● Exercise data
▼▼▼

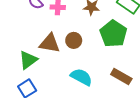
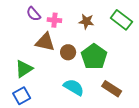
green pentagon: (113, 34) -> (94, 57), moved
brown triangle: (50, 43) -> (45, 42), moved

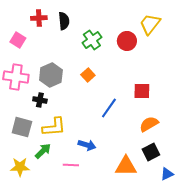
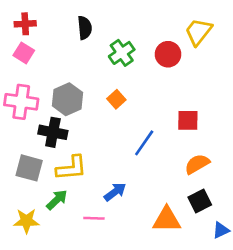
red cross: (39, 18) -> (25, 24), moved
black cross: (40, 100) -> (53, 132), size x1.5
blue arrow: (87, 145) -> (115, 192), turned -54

▲▲▲
▼▼▼

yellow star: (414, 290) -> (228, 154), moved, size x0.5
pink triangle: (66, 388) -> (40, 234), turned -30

▲▲▲

● Task requirements
Could you output exactly the lines above, from the line with "green pentagon: (113, 34) -> (94, 57), moved" up to and including the line with "blue arrow: (87, 145)", and nothing else, skipping the pictures?

● Answer below
green pentagon: (113, 34) -> (94, 57), moved
brown triangle: (50, 43) -> (45, 42), moved

red cross: (39, 18) -> (25, 24), moved
black cross: (40, 100) -> (53, 132), size x1.5
blue arrow: (87, 145) -> (115, 192), turned -54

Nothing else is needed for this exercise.